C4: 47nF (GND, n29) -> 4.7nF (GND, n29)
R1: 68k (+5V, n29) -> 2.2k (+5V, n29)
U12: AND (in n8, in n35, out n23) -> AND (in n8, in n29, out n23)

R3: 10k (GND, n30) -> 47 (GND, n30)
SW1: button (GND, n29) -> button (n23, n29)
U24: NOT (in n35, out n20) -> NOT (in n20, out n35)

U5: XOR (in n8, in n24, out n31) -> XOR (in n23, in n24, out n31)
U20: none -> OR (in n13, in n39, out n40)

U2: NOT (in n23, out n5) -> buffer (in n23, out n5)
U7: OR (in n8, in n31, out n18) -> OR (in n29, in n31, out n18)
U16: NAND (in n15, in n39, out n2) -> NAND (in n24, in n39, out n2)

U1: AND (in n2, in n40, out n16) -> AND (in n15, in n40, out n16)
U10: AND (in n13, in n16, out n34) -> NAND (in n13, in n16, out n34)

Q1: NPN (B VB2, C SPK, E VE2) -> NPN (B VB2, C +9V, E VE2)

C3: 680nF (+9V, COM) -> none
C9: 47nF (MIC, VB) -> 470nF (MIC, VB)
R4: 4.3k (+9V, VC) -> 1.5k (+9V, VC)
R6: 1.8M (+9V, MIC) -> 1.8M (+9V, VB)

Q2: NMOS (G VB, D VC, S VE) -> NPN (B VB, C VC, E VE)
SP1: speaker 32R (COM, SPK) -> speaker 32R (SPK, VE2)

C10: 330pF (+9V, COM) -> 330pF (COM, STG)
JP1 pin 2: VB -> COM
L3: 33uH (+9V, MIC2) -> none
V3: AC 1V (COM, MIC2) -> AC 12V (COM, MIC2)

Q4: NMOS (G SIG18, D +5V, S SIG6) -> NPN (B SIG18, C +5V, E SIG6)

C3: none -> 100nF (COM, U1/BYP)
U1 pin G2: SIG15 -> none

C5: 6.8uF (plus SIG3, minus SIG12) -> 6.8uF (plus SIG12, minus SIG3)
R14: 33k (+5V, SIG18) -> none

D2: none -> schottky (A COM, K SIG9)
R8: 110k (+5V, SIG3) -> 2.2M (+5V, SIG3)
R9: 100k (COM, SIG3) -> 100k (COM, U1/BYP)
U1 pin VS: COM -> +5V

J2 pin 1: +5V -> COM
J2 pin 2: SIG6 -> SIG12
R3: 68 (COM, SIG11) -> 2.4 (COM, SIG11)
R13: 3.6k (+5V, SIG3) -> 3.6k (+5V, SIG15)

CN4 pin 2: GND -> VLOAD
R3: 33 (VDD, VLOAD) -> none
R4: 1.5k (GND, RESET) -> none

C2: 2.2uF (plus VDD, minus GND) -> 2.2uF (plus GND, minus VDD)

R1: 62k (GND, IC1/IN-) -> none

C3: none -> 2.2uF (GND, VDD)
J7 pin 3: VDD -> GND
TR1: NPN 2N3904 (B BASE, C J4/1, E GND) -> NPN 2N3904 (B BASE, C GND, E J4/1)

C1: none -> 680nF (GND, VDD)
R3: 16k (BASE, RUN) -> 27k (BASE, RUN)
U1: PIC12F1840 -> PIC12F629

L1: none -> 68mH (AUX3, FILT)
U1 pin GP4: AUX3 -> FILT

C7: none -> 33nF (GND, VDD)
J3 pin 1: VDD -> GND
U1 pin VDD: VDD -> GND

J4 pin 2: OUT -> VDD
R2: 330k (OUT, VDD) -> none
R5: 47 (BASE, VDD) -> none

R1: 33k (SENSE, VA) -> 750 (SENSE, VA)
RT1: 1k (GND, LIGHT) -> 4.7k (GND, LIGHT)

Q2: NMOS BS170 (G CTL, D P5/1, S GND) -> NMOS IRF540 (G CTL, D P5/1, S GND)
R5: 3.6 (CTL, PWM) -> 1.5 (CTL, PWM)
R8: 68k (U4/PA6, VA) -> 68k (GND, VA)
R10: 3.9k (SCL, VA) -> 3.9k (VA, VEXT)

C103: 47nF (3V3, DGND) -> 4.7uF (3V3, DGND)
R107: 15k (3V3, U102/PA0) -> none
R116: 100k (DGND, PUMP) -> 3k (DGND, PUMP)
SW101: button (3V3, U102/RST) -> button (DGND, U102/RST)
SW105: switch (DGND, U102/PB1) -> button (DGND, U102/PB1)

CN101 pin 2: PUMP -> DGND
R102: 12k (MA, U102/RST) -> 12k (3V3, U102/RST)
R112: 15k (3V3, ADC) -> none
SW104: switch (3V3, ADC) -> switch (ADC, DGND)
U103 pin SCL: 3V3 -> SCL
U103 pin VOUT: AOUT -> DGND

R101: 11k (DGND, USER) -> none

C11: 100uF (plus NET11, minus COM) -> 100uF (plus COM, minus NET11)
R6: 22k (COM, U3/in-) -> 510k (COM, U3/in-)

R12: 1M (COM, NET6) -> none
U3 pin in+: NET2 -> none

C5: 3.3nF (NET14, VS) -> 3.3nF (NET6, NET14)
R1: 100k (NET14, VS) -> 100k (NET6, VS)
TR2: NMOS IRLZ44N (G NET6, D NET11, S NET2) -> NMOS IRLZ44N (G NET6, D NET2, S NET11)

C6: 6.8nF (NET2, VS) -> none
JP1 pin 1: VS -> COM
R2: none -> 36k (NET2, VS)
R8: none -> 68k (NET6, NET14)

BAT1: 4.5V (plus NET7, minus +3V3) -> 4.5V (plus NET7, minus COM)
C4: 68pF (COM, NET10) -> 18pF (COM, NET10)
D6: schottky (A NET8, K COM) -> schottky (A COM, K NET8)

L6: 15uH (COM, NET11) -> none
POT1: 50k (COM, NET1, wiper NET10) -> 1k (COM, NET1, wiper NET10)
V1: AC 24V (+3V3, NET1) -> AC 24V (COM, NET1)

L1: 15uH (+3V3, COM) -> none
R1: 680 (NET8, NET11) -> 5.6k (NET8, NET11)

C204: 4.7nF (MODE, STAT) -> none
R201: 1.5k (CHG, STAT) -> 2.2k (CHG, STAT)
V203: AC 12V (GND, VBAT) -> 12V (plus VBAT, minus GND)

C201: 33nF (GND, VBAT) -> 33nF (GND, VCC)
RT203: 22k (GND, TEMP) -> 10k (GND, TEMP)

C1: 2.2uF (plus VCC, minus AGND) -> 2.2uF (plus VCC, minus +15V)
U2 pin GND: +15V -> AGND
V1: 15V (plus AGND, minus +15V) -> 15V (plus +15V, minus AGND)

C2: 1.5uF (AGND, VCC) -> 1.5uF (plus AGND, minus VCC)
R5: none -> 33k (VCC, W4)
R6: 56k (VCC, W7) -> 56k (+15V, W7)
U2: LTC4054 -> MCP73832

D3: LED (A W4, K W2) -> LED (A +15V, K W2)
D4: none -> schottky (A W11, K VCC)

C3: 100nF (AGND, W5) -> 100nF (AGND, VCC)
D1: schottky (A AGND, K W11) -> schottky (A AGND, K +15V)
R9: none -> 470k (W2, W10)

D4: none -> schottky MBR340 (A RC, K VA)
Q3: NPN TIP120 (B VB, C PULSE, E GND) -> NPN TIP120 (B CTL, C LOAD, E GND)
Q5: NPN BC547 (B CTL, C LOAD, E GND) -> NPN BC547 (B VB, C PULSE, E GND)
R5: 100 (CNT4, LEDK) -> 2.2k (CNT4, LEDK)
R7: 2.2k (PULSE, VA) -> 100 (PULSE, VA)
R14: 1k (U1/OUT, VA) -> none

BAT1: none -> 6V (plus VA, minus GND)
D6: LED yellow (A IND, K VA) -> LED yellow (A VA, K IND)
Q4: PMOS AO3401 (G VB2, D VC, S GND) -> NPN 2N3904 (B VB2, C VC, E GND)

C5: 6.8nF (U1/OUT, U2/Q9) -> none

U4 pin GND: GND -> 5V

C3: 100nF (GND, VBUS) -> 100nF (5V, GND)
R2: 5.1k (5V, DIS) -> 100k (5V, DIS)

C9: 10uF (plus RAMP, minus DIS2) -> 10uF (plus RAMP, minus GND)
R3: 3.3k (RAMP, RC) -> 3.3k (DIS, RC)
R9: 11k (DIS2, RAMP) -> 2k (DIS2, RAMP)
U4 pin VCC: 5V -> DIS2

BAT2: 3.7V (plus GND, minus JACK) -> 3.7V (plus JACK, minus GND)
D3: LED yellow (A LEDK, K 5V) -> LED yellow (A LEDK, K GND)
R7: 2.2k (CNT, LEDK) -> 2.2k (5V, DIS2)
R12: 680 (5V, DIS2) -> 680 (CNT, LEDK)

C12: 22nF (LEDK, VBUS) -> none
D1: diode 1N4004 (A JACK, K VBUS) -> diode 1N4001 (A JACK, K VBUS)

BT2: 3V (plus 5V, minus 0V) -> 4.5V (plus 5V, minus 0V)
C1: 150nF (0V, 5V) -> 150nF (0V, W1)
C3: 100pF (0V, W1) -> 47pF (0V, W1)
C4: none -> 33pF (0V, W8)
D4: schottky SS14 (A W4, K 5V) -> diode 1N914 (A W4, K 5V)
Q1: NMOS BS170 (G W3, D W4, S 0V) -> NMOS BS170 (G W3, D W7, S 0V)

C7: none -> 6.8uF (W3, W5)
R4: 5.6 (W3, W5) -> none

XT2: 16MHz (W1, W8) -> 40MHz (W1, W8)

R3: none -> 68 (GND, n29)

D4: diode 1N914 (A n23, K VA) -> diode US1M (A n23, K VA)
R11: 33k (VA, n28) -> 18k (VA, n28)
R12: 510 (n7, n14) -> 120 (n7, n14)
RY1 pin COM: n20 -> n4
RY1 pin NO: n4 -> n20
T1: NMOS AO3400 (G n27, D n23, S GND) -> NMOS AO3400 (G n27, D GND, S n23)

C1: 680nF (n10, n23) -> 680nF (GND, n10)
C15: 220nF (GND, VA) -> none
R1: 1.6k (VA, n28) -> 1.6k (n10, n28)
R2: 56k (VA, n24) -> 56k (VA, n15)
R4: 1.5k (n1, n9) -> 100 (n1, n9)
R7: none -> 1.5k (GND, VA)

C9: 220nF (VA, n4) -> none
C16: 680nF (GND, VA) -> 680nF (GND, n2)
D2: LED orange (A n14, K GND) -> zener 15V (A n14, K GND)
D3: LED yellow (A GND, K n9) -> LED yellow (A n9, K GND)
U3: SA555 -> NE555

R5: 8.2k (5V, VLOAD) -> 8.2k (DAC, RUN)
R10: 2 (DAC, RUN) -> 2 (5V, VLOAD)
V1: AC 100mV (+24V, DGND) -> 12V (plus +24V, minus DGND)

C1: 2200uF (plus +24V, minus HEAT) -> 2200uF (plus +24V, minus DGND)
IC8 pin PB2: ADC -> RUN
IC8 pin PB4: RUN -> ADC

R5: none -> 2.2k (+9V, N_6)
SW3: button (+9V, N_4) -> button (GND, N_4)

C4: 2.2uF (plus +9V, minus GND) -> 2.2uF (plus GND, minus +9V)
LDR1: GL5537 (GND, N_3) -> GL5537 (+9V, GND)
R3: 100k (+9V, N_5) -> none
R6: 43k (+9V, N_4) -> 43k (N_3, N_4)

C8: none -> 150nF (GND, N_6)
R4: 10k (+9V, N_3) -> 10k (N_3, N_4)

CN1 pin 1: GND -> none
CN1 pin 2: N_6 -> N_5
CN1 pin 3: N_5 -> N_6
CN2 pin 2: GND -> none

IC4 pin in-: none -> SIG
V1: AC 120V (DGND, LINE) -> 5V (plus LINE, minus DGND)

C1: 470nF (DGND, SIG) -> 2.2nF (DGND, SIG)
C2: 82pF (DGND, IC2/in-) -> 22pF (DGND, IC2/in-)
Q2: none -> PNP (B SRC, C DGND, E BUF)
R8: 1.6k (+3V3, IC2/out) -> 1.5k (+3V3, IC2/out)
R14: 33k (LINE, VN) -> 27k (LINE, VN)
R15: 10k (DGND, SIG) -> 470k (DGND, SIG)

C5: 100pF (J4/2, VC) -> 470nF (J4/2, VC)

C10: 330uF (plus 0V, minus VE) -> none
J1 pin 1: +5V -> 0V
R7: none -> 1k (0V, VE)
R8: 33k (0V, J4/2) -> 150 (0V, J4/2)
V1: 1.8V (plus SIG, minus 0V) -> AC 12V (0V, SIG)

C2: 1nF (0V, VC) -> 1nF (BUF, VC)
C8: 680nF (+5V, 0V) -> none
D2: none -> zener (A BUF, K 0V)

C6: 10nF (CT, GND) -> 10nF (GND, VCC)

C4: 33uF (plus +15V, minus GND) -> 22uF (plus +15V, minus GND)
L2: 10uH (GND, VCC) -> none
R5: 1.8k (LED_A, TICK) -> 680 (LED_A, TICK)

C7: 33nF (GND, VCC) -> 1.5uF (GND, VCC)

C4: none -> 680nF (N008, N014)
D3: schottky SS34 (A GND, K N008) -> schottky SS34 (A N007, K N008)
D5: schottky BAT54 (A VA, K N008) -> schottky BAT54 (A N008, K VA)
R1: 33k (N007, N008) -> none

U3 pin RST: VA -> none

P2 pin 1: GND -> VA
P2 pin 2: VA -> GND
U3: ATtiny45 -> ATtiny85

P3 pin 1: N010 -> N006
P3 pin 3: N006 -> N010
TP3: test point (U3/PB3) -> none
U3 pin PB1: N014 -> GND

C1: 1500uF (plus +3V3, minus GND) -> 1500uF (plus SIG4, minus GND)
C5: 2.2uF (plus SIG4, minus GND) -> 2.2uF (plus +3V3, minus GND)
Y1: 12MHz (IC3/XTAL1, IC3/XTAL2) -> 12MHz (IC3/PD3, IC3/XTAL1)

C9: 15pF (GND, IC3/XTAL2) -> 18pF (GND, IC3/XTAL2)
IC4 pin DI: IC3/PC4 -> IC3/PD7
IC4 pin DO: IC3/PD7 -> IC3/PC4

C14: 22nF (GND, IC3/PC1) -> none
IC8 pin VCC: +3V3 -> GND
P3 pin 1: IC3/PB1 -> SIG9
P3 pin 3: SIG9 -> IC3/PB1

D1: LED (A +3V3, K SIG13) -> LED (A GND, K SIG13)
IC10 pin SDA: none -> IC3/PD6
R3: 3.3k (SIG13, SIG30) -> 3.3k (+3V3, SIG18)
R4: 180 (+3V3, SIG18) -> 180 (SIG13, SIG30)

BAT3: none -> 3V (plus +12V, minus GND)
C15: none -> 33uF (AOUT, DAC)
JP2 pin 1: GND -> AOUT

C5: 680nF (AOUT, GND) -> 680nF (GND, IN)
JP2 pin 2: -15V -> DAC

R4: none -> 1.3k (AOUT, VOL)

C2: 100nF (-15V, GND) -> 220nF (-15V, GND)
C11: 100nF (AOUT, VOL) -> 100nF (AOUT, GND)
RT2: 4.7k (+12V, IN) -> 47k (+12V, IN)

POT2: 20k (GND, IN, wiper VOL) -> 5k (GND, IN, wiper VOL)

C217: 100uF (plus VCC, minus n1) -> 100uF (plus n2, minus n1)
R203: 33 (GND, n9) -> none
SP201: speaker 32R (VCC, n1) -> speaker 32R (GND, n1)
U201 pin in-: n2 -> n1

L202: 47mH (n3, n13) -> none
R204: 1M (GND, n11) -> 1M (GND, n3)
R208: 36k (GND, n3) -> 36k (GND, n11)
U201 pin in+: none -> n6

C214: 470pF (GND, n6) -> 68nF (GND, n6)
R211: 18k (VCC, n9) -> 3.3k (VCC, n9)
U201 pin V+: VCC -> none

☆ ☆ ☆ ☆ ☆ ☆ ☆

WHAT TO PRODUCE
Word for word, restate the entries from the first line to the line that has "U7: OR (in n8, in", both included, and nothing else.

TASK RESPONSE
C4: 47nF (GND, n29) -> 4.7nF (GND, n29)
R1: 68k (+5V, n29) -> 2.2k (+5V, n29)
U12: AND (in n8, in n35, out n23) -> AND (in n8, in n29, out n23)

R3: 10k (GND, n30) -> 47 (GND, n30)
SW1: button (GND, n29) -> button (n23, n29)
U24: NOT (in n35, out n20) -> NOT (in n20, out n35)

U5: XOR (in n8, in n24, out n31) -> XOR (in n23, in n24, out n31)
U20: none -> OR (in n13, in n39, out n40)

U2: NOT (in n23, out n5) -> buffer (in n23, out n5)
U7: OR (in n8, in n31, out n18) -> OR (in n29, in n31, out n18)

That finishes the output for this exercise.